__About this exercise__
All the lines below should appear again unchanged, though their pictures should not.

--- Data ---

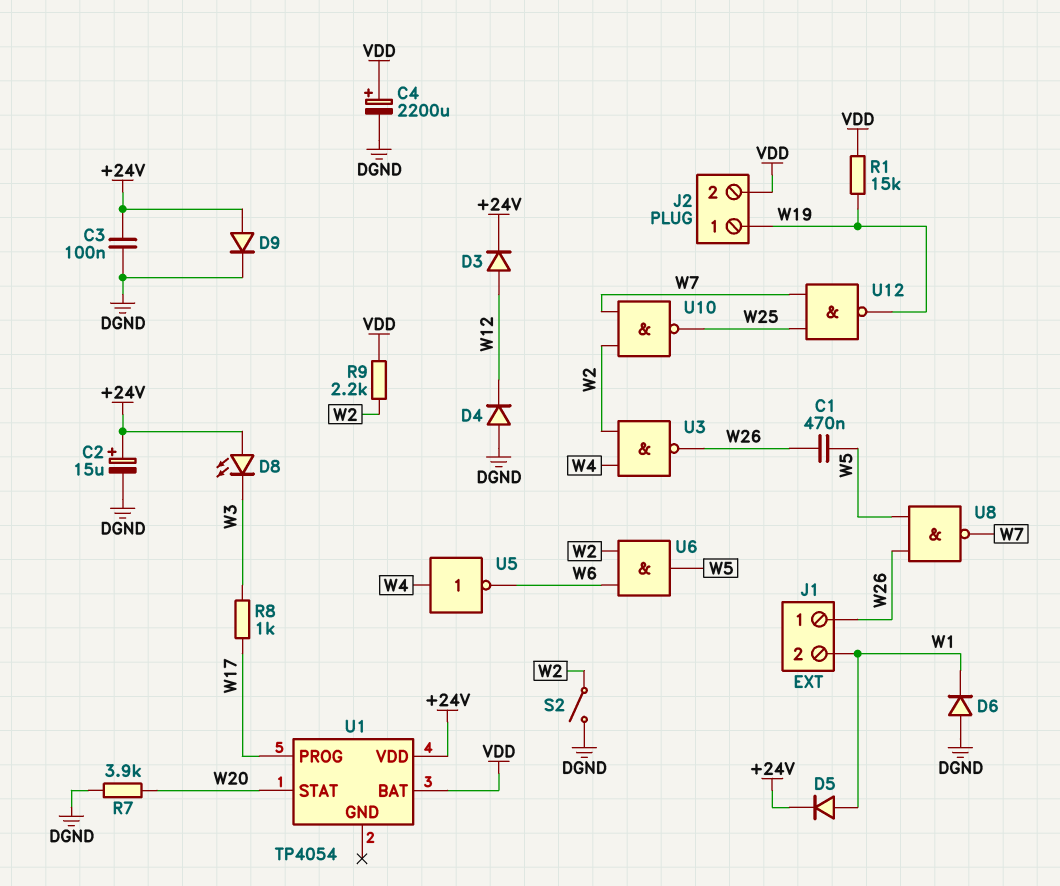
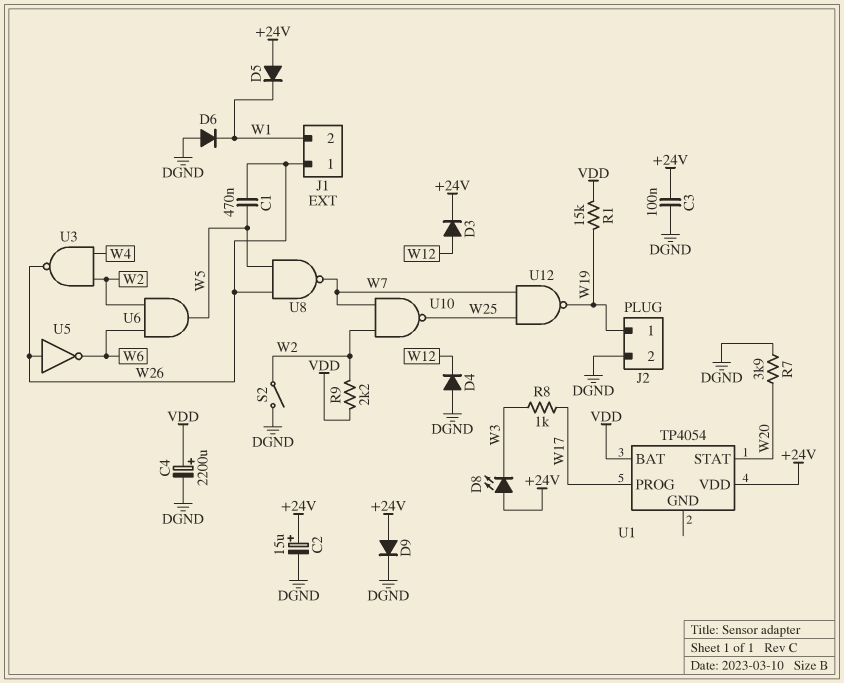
D5: diode (A W1, K +24V) -> diode (A +24V, K W1)
J2 pin 2: VDD -> DGND
U5: NOT (in W4, out W6) -> NOT (in W26, out W6)

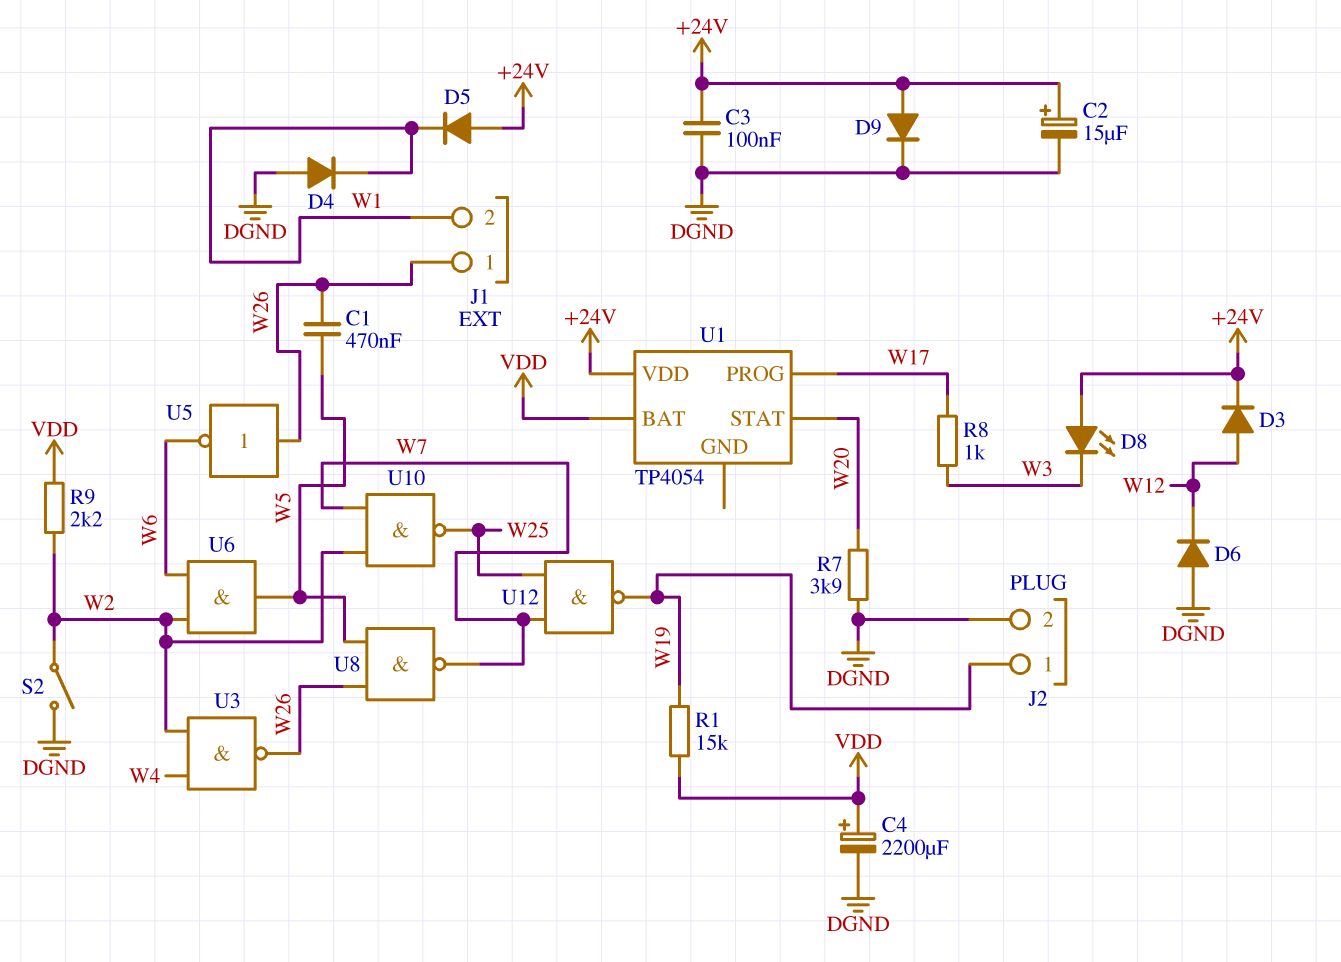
D4: diode (A DGND, K W12) -> diode (A DGND, K W1)
D6: diode (A DGND, K W1) -> diode (A DGND, K W12)

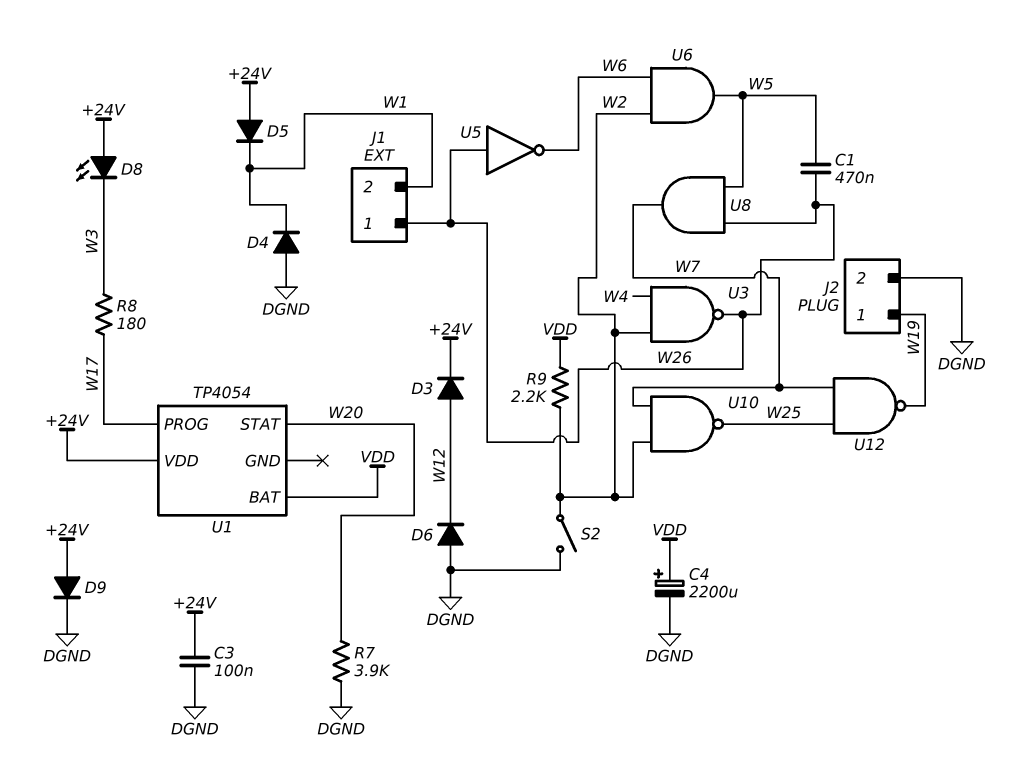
C2: 15uF (plus +24V, minus DGND) -> none
R1: 15k (VDD, W19) -> none
R8: 1k (W3, W17) -> 180 (W3, W17)
U8: NAND (in W5, in W26, out W7) -> AND (in W5, in W26, out W7)

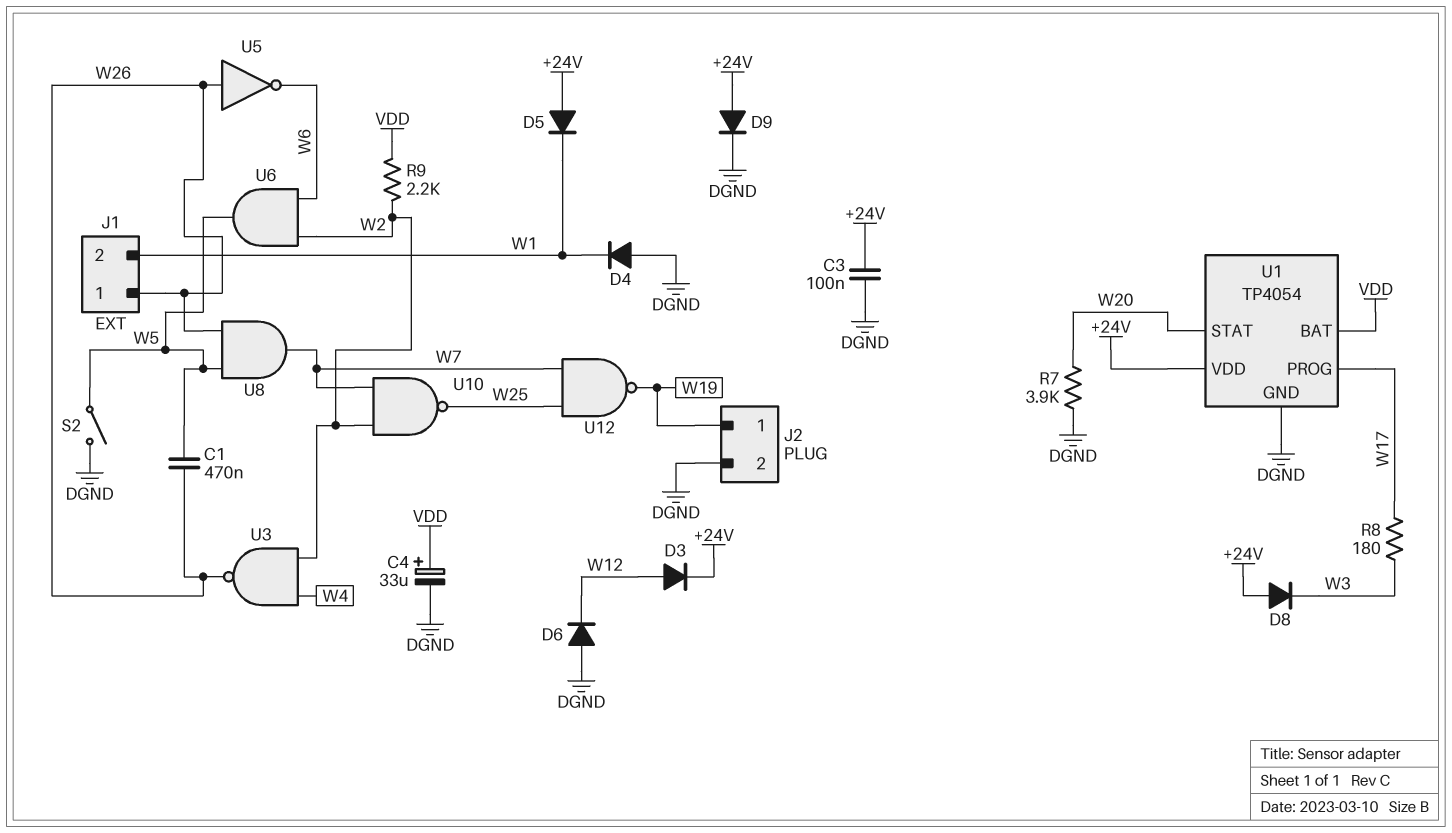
C4: 2200uF (plus VDD, minus DGND) -> 33uF (plus VDD, minus DGND)
D8: LED (A +24V, K W3) -> diode (A +24V, K W3)
S2: switch (DGND, W2) -> switch (DGND, W5)
U1 pin GND: none -> DGND

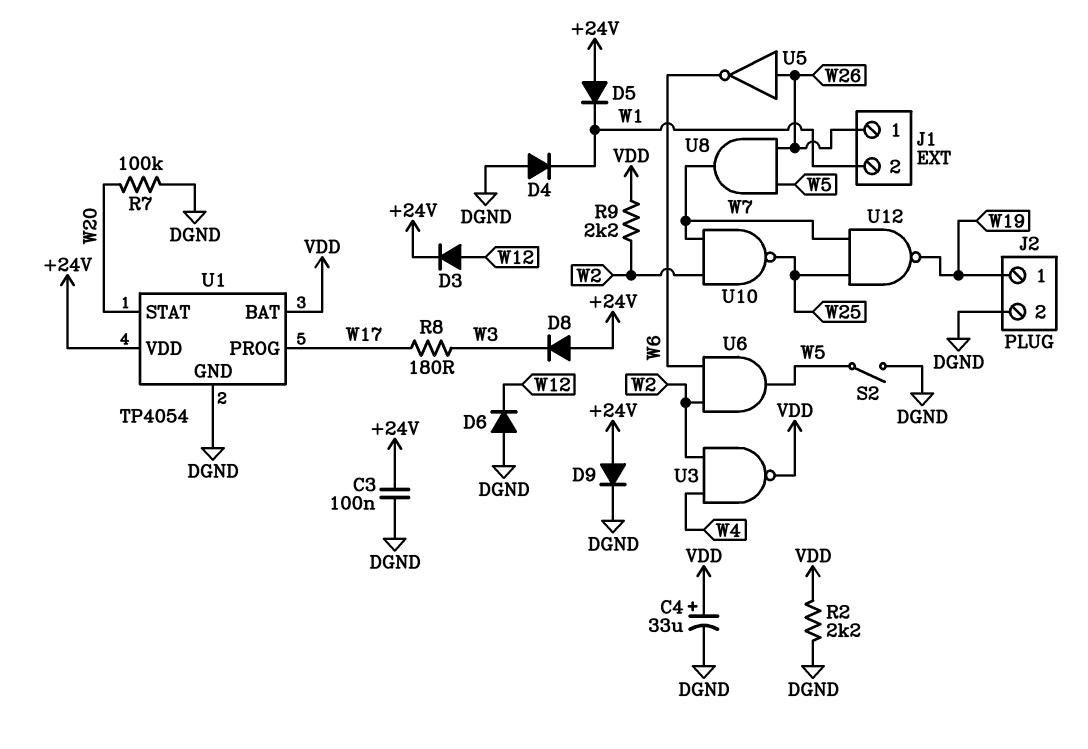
C1: 470nF (W5, W26) -> none
R2: none -> 2.2k (DGND, VDD)
R7: 3.9k (DGND, W20) -> 100k (DGND, W20)
U3: NAND (in W2, in W4, out W26) -> NAND (in W2, in W4, out VDD)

---

__The answer__
D5: diode (A W1, K +24V) -> diode (A +24V, K W1)
J2 pin 2: VDD -> DGND
U5: NOT (in W4, out W6) -> NOT (in W26, out W6)

D4: diode (A DGND, K W12) -> diode (A DGND, K W1)
D6: diode (A DGND, K W1) -> diode (A DGND, K W12)

C2: 15uF (plus +24V, minus DGND) -> none
R1: 15k (VDD, W19) -> none
R8: 1k (W3, W17) -> 180 (W3, W17)
U8: NAND (in W5, in W26, out W7) -> AND (in W5, in W26, out W7)

C4: 2200uF (plus VDD, minus DGND) -> 33uF (plus VDD, minus DGND)
D8: LED (A +24V, K W3) -> diode (A +24V, K W3)
S2: switch (DGND, W2) -> switch (DGND, W5)
U1 pin GND: none -> DGND

C1: 470nF (W5, W26) -> none
R2: none -> 2.2k (DGND, VDD)
R7: 3.9k (DGND, W20) -> 100k (DGND, W20)
U3: NAND (in W2, in W4, out W26) -> NAND (in W2, in W4, out VDD)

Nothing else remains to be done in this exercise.